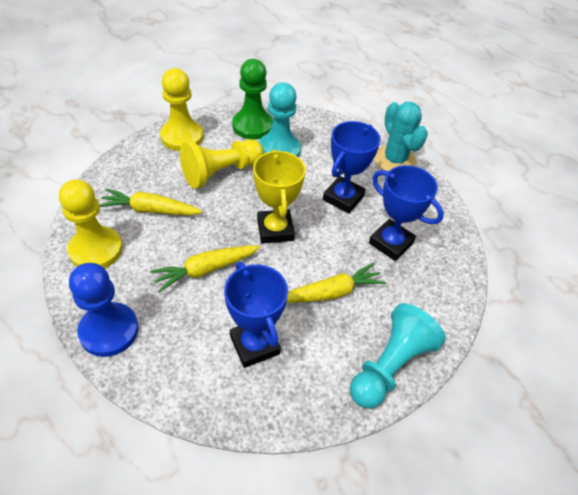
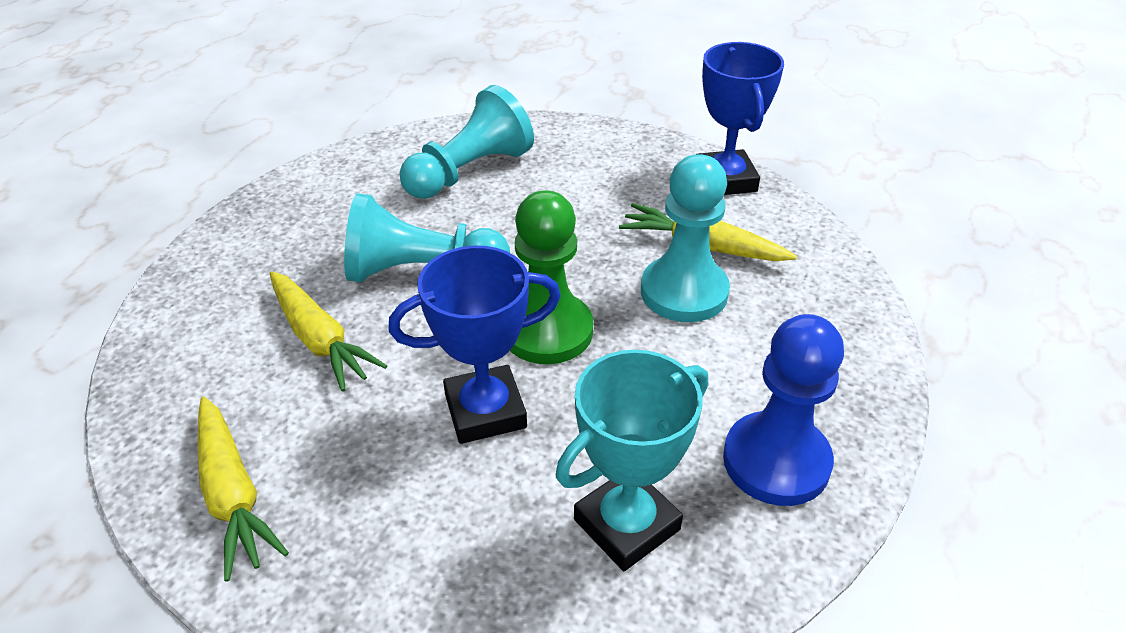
blue trophy: 3 -> 2
turquoise cactus: 1 -> 0
turquoise pawn: 2 -> 3
turquoise trophy: 0 -> 1
yellow pawn: 3 -> 0
yellow trophy: 1 -> 0

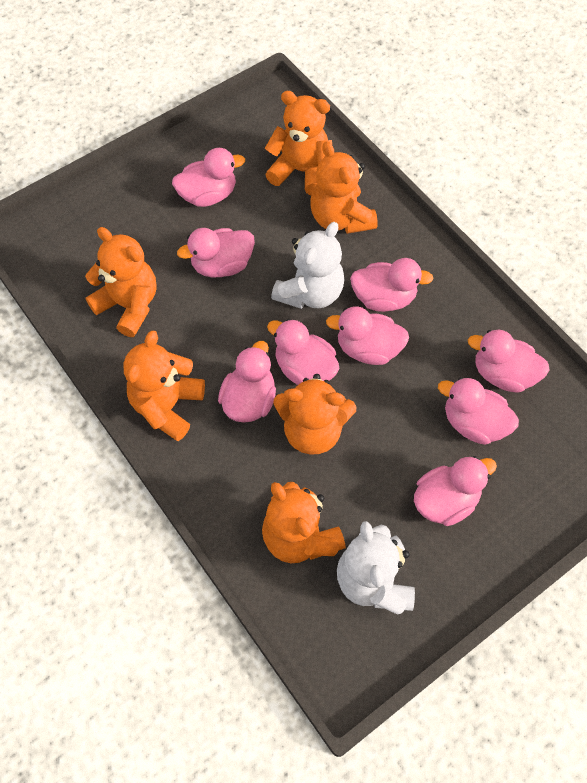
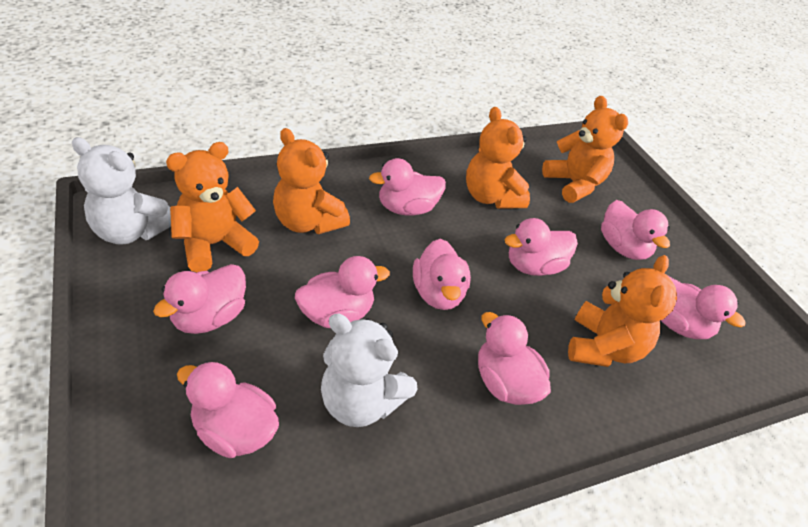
orange teddy bear: 6 -> 5

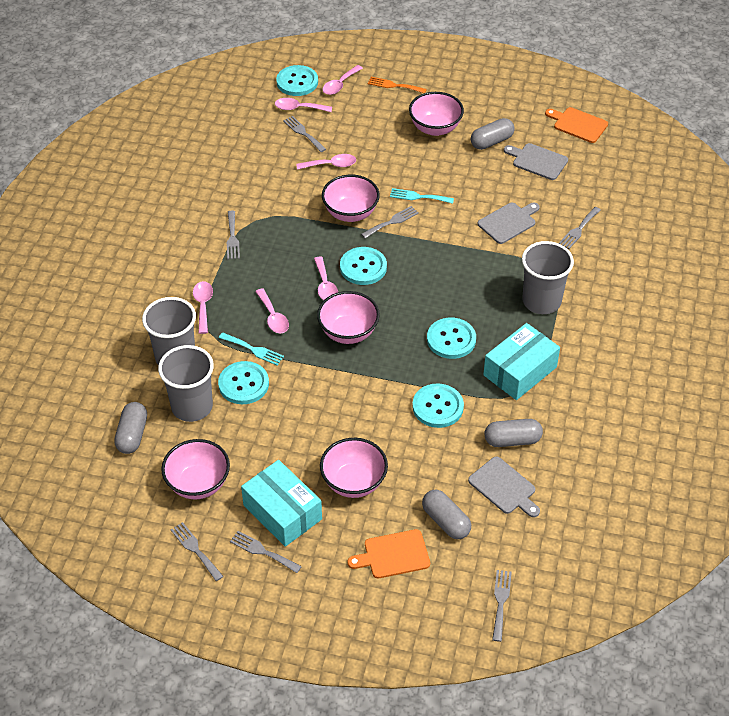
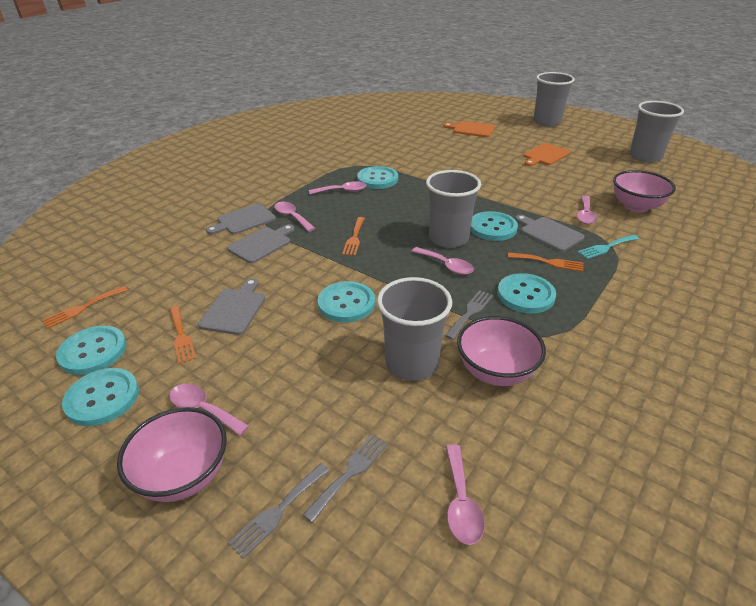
grey capsule: 4 -> 0
grey cup: 3 -> 4
grey cutting board: 3 -> 4
grey fork: 7 -> 3
orange fork: 1 -> 4
pink bowl: 5 -> 3
turquoise box: 2 -> 0
turquoise button: 5 -> 6
turquoise fork: 2 -> 1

• **Exercise aim**:
Leaving the pictures out, output the material exactly as it appears.

• **Result of the task**:
blue trophy: 3 -> 2
turquoise cactus: 1 -> 0
turquoise pawn: 2 -> 3
turquoise trophy: 0 -> 1
yellow pawn: 3 -> 0
yellow trophy: 1 -> 0

orange teddy bear: 6 -> 5

grey capsule: 4 -> 0
grey cup: 3 -> 4
grey cutting board: 3 -> 4
grey fork: 7 -> 3
orange fork: 1 -> 4
pink bowl: 5 -> 3
turquoise box: 2 -> 0
turquoise button: 5 -> 6
turquoise fork: 2 -> 1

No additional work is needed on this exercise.